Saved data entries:
════════════════

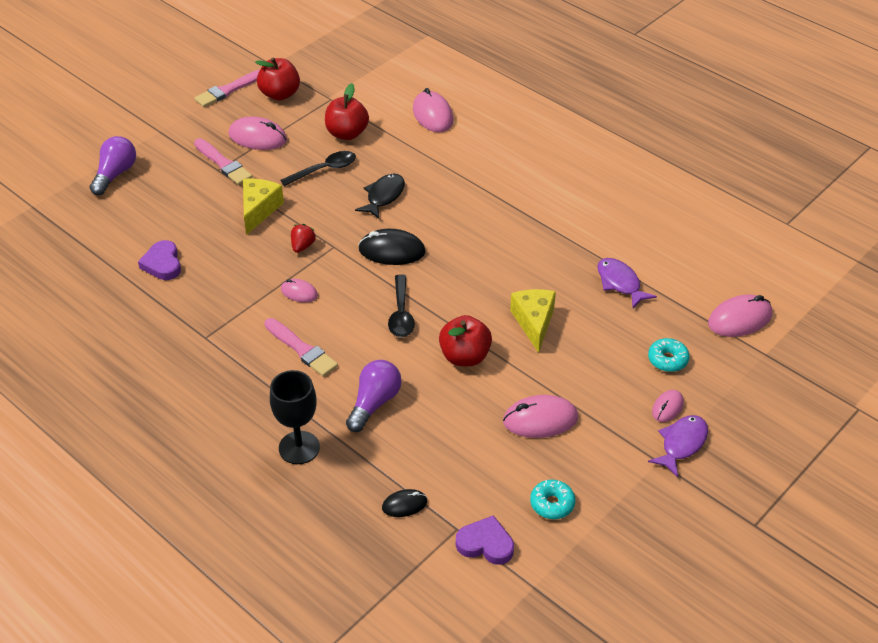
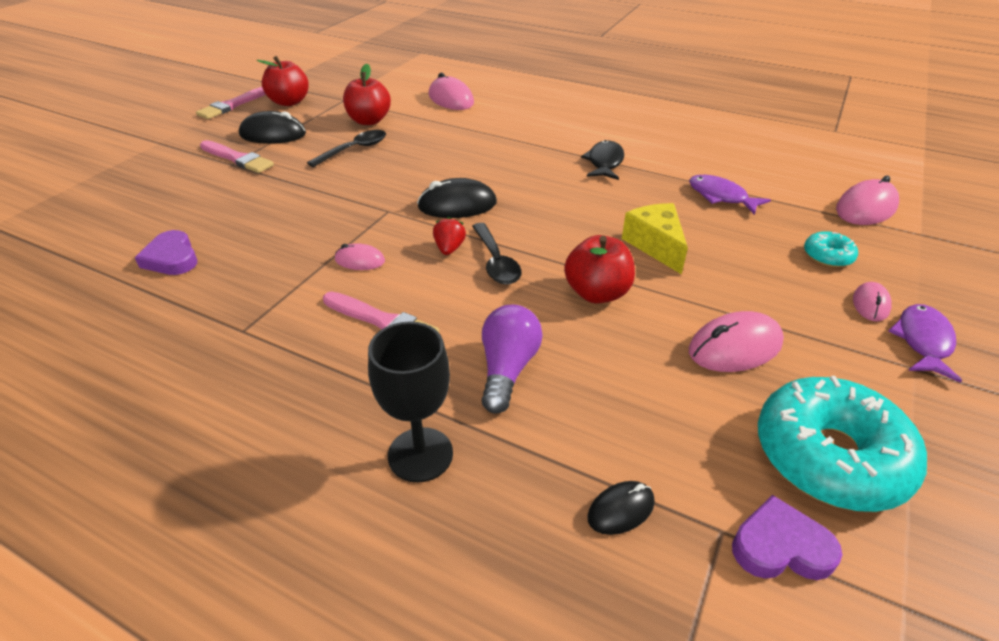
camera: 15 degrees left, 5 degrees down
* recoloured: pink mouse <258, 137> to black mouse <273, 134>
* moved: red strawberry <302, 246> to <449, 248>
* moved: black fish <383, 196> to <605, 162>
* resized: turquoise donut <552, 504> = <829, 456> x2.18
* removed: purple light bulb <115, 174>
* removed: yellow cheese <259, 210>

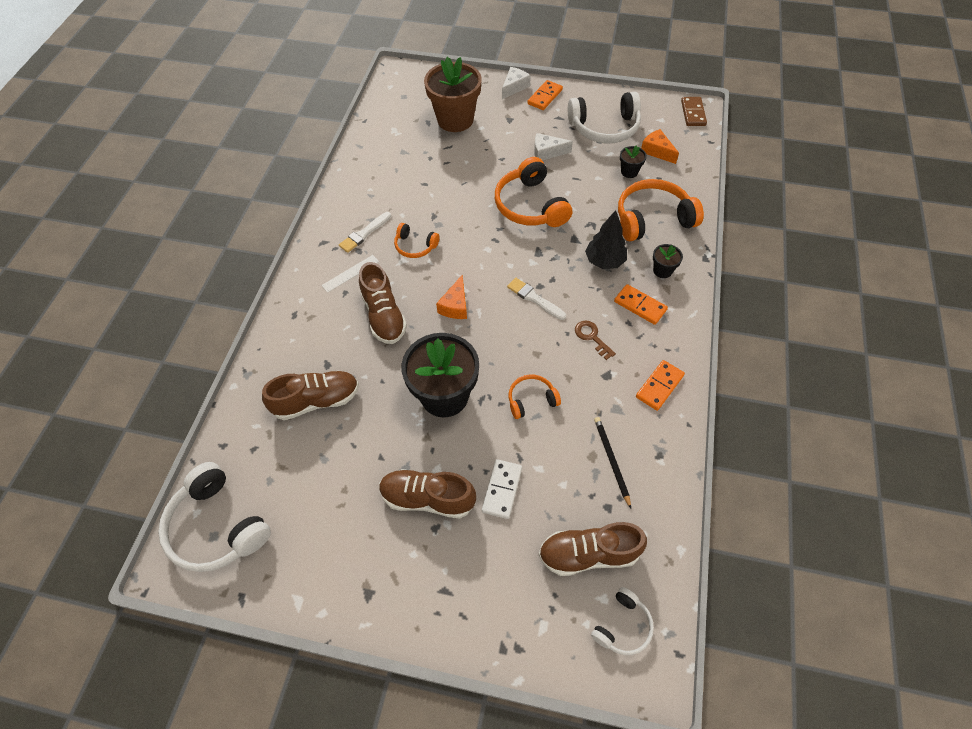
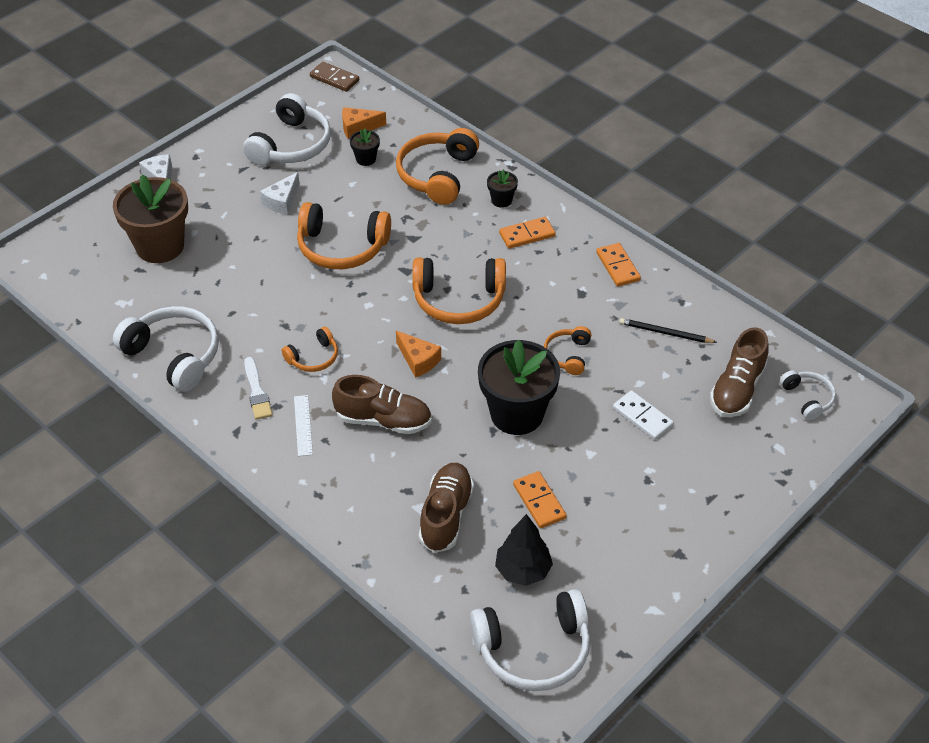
camera: 60 degrees left, 10 degrees down
* added: white headphones <174, 355>
* replaced: white brush <534, 298> to orange headphones <459, 300>
* moved: black tree <604, 261> to <523, 570>
* moved: orange domino <545, 97> to <539, 501>
* removed: brown shoe <428, 498>
* removed: brown key <592, 337>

════════════════

- Description of the task -
Only the lines from the line containing "bulb <115, 174>" through the last line of the entries above should be reproduced, word for word and without pictures.

- Output -
* removed: purple light bulb <115, 174>
* removed: yellow cheese <259, 210>

camera: 60 degrees left, 10 degrees down
* added: white headphones <174, 355>
* replaced: white brush <534, 298> to orange headphones <459, 300>
* moved: black tree <604, 261> to <523, 570>
* moved: orange domino <545, 97> to <539, 501>
* removed: brown shoe <428, 498>
* removed: brown key <592, 337>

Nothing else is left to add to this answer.